§ WORK ITEM
Search the listing for the word "headphones". Copy every line where it is found.

§ DATA TO EXAMINE
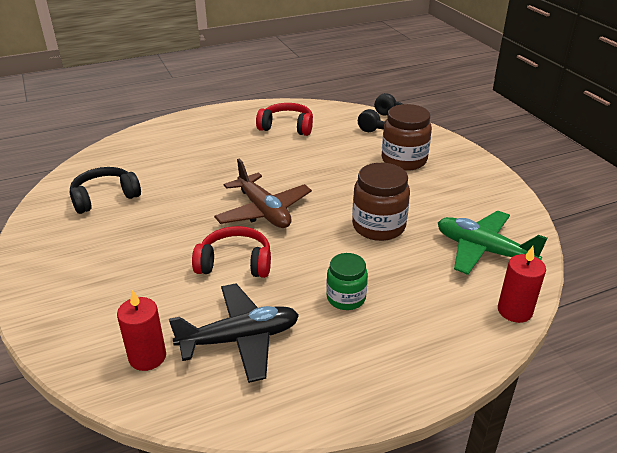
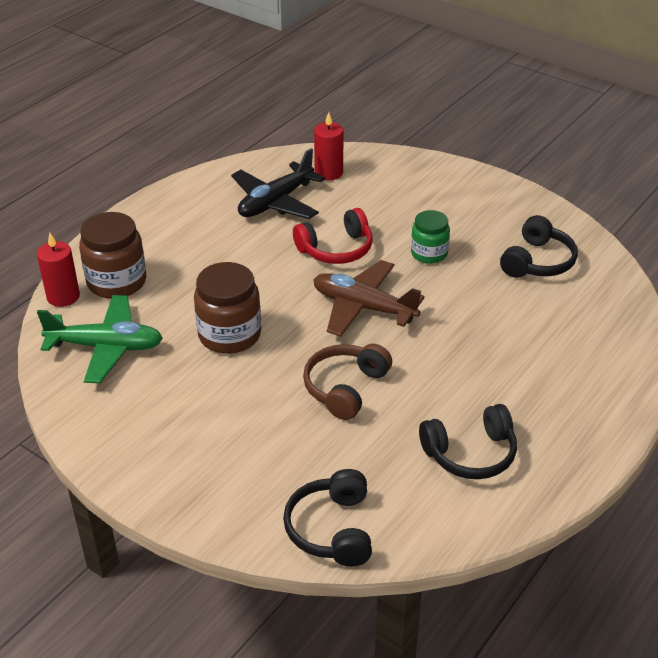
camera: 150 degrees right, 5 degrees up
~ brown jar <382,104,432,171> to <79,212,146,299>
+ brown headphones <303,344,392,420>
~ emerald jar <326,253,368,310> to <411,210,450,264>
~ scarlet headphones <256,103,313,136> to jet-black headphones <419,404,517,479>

§ EXERCISE OUTPUT
+ brown headphones <303,344,392,420>
~ scarlet headphones <256,103,313,136> to jet-black headphones <419,404,517,479>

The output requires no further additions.